Work out how many lines of the listing hold "ring" and return that number by itself.

··········

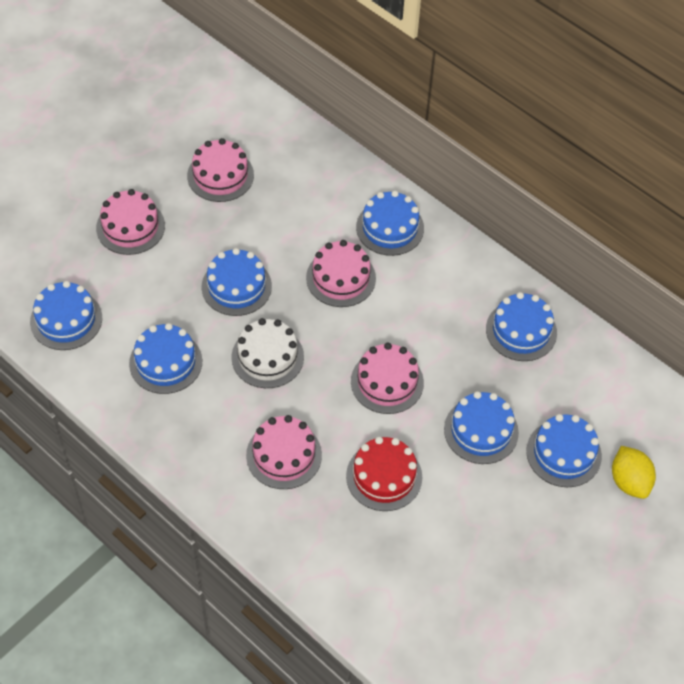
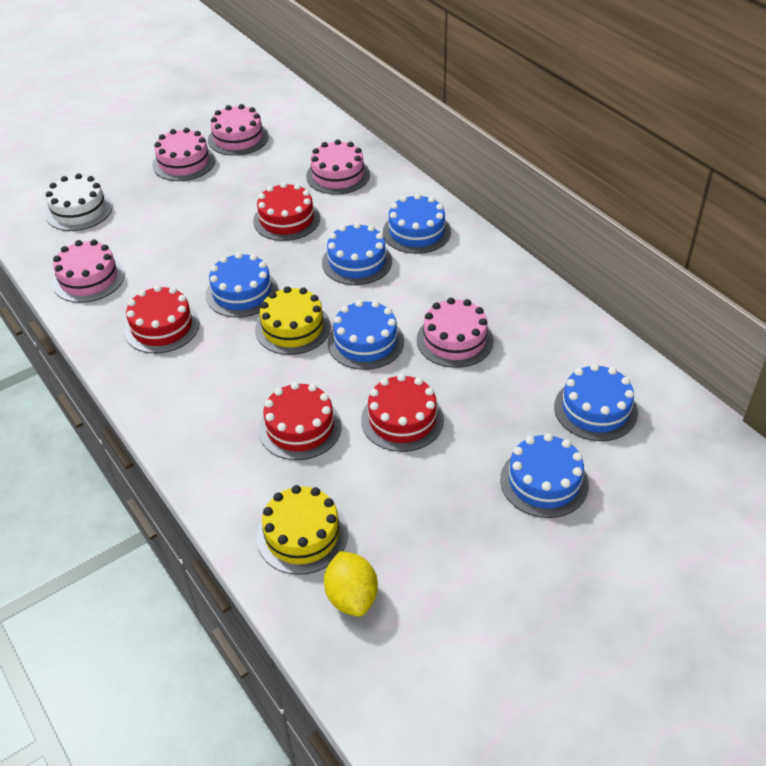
blue cake: 7 -> 6
red cake: 1 -> 4
yellow cake: 0 -> 2

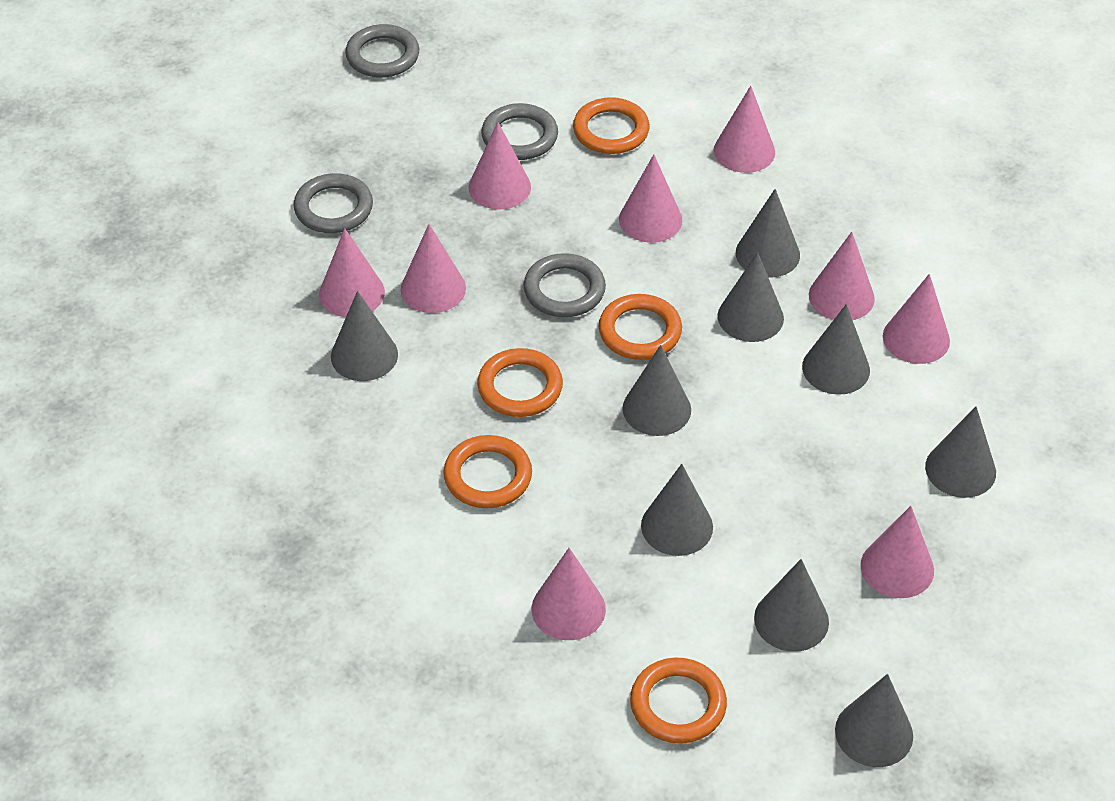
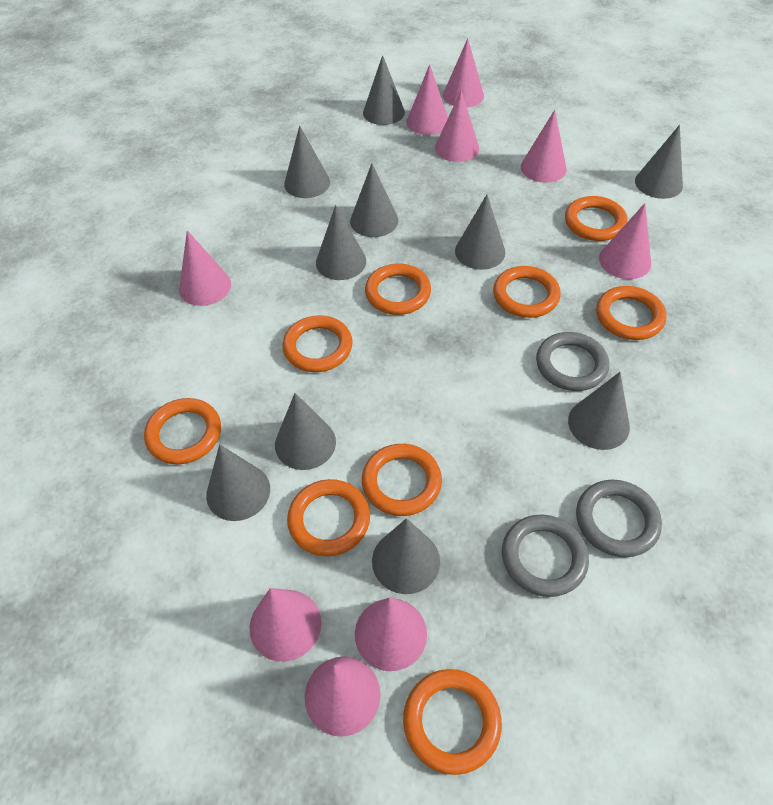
grey cone: 9 -> 10
grey ring: 4 -> 3
orange ring: 5 -> 9

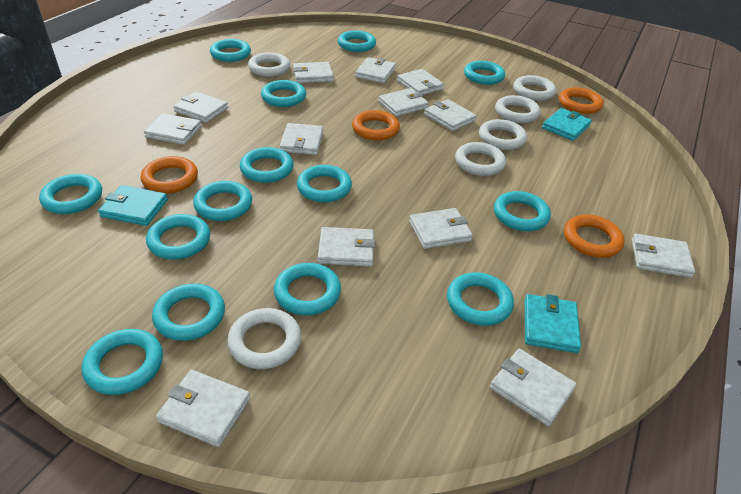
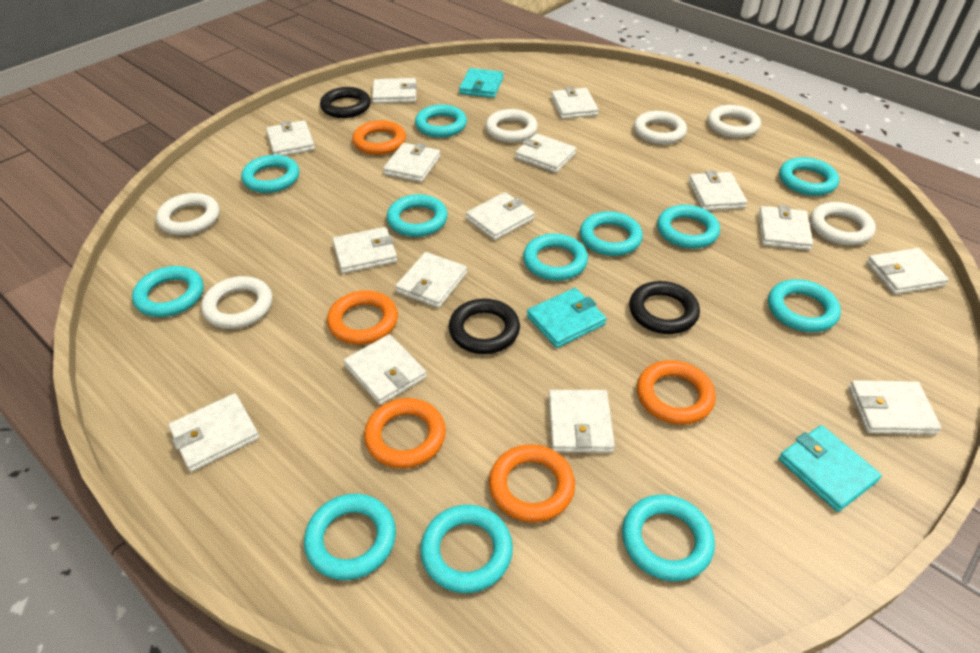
black ring: 0 -> 3
orange ring: 4 -> 5
turquoise ring: 14 -> 12
white wallet: 13 -> 15

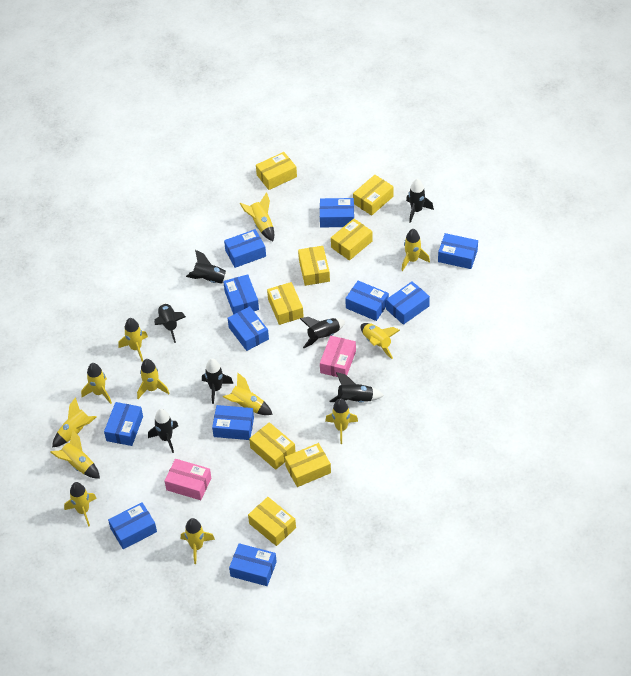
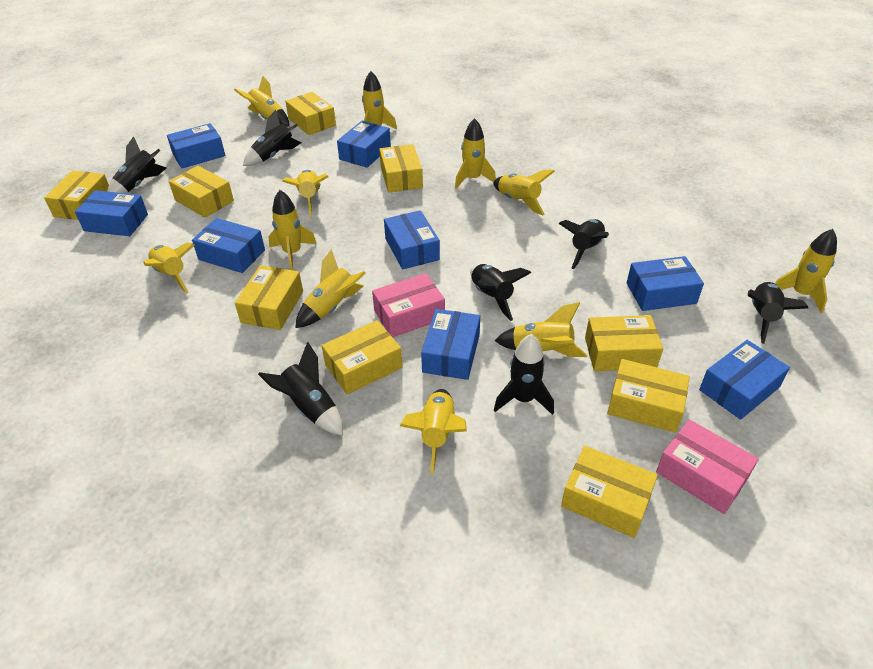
blue box: 11 -> 8
yellow box: 8 -> 9
yellow rocket: 12 -> 11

··········

# Response for this exercise
5